====== Material for this exercise ======

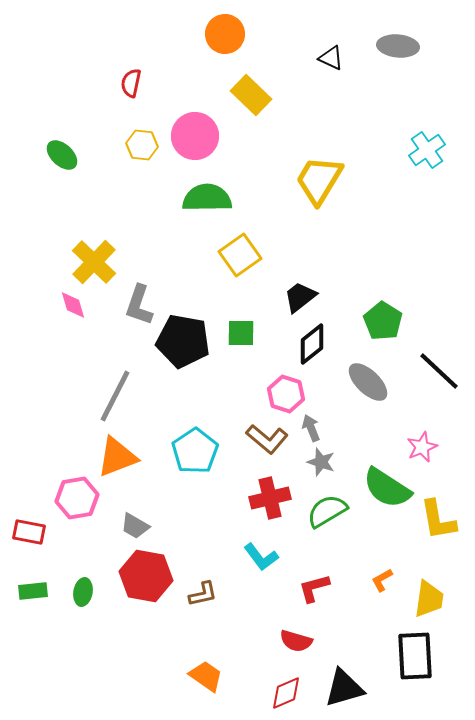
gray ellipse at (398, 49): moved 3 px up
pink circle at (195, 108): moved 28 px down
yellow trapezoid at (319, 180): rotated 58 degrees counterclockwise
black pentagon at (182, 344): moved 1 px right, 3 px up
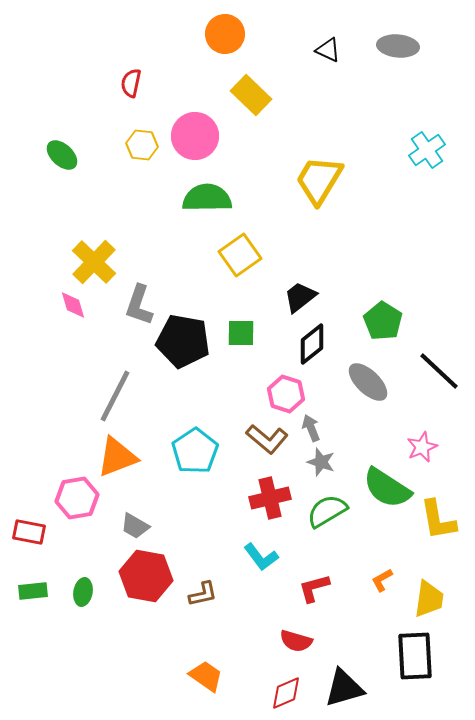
black triangle at (331, 58): moved 3 px left, 8 px up
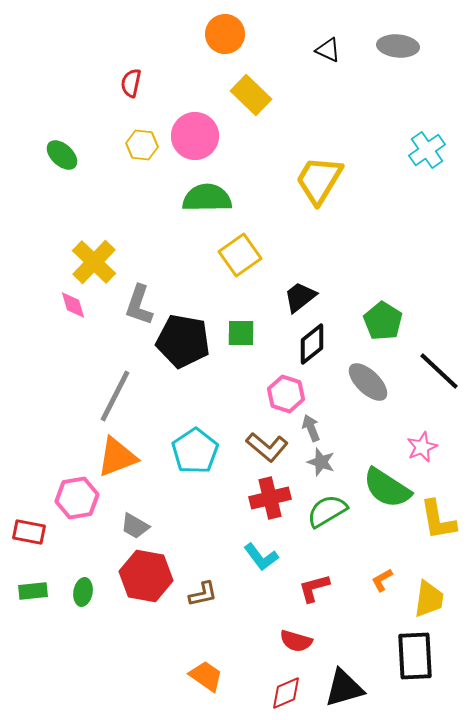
brown L-shape at (267, 439): moved 8 px down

======

Objective →
Copy every line of the listing above verbatim, leaving out the lines that mark the pictures.

Exercise answer →
gray ellipse at (398, 49): moved 3 px up
pink circle at (195, 108): moved 28 px down
yellow trapezoid at (319, 180): rotated 58 degrees counterclockwise
black pentagon at (182, 344): moved 1 px right, 3 px up
black triangle at (331, 58): moved 3 px left, 8 px up
brown L-shape at (267, 439): moved 8 px down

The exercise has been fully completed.